MATERIAL SHOWN Start Marker

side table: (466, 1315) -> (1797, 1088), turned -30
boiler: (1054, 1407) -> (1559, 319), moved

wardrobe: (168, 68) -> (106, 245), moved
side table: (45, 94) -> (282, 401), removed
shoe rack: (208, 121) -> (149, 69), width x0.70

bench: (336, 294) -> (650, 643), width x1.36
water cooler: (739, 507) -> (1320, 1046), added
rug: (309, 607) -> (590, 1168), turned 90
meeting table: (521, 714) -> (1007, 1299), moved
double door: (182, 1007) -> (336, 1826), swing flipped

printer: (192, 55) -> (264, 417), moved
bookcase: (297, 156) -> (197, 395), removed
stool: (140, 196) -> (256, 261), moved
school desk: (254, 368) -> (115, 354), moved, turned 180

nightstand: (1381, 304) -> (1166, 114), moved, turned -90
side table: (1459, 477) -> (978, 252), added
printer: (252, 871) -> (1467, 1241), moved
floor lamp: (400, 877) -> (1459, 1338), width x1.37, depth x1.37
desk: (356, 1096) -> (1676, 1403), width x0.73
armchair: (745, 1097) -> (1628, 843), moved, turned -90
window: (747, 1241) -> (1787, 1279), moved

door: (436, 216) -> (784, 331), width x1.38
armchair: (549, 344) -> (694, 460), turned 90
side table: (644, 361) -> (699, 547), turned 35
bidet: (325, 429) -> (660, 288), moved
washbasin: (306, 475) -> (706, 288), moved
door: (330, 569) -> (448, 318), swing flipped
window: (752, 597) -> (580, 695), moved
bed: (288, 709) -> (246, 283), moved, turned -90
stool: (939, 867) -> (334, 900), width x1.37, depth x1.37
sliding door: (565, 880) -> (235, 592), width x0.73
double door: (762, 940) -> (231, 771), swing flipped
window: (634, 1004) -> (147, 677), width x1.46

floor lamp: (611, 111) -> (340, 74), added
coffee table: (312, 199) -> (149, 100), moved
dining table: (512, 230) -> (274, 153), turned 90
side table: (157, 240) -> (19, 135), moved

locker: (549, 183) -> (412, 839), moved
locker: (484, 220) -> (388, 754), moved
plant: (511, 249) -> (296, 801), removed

MATERIAL SHOWN End Marker

*AIM OF THE EXERCISE*. Up to and including the line with "water cooler: (739, 507)", reproduce the material above exactly as it appears, starting from its first line.

*SOLUTION BELOW*.
side table: (466, 1315) -> (1797, 1088), turned -30
boiler: (1054, 1407) -> (1559, 319), moved

wardrobe: (168, 68) -> (106, 245), moved
side table: (45, 94) -> (282, 401), removed
shoe rack: (208, 121) -> (149, 69), width x0.70

bench: (336, 294) -> (650, 643), width x1.36
water cooler: (739, 507) -> (1320, 1046), added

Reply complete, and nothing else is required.